→ **The problem**: Filter the listing so that only lines with the word "green" remain.
======== Exercise material ========
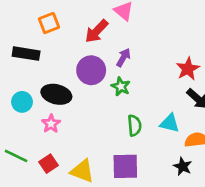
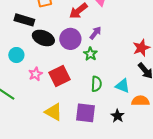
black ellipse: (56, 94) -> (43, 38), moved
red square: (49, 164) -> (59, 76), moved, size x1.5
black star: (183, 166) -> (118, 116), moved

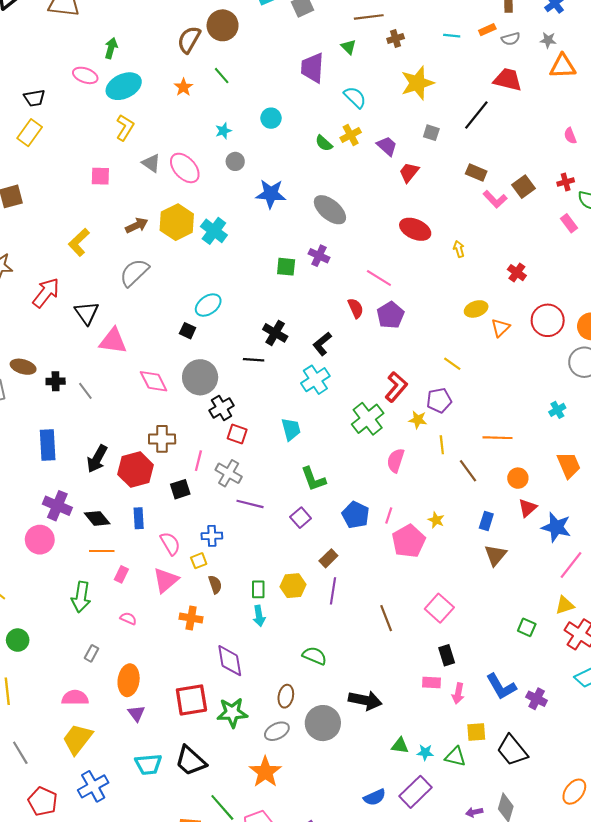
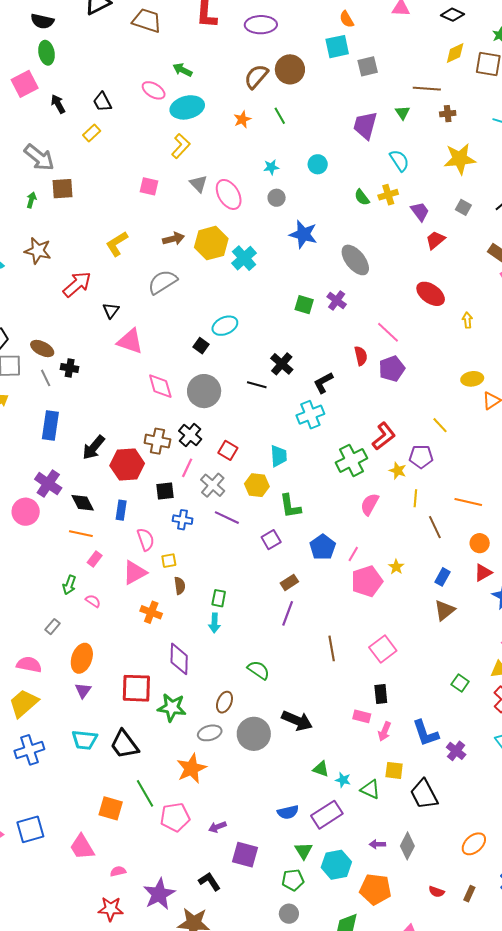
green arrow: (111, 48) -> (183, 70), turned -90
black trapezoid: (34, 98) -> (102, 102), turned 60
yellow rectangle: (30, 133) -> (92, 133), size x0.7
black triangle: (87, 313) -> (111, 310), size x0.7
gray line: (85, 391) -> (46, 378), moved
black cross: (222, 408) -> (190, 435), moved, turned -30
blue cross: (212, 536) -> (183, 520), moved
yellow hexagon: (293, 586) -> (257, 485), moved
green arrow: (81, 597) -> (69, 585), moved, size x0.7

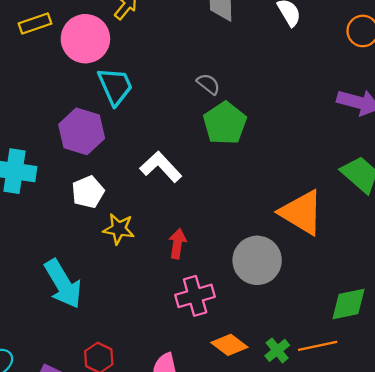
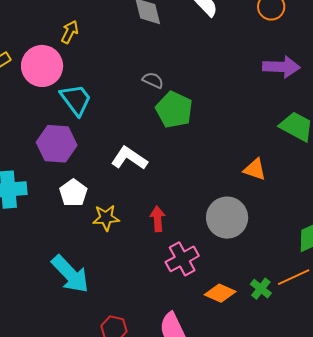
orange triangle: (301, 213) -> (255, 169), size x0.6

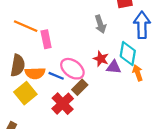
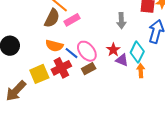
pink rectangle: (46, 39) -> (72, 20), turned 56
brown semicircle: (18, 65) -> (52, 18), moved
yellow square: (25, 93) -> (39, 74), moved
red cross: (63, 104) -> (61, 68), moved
========
======== Exercise material ========
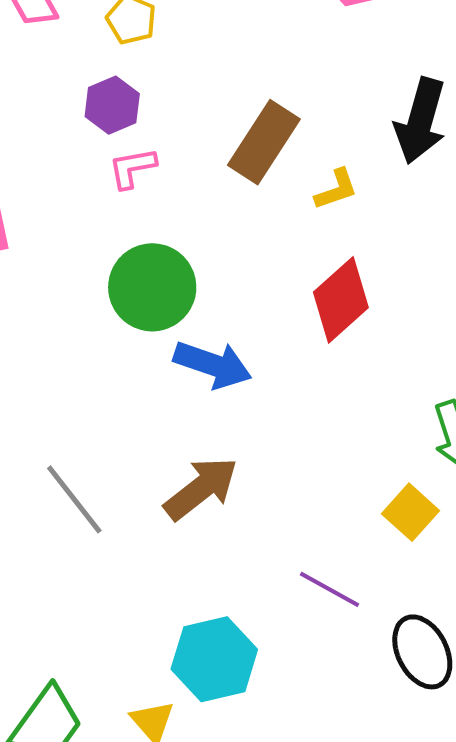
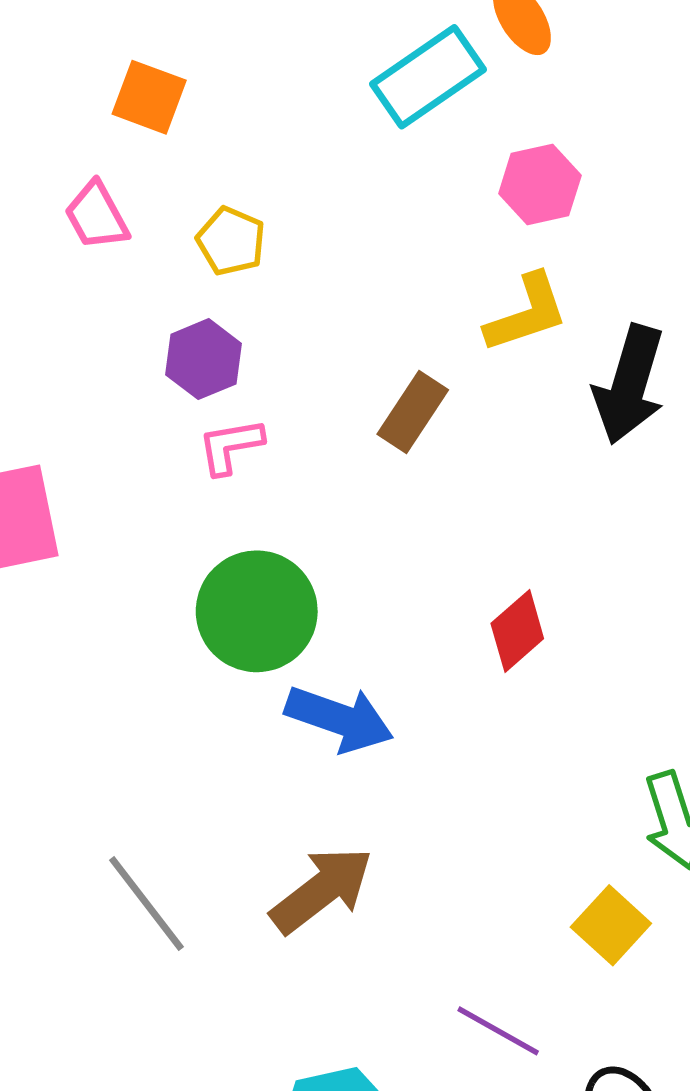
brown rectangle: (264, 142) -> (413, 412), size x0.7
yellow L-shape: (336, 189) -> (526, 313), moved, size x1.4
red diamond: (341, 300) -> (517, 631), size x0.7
========
→ **Your response**:
green arrow: (111, 48) -> (183, 70), turned -90
green arrow: (81, 597) -> (69, 585), moved, size x0.7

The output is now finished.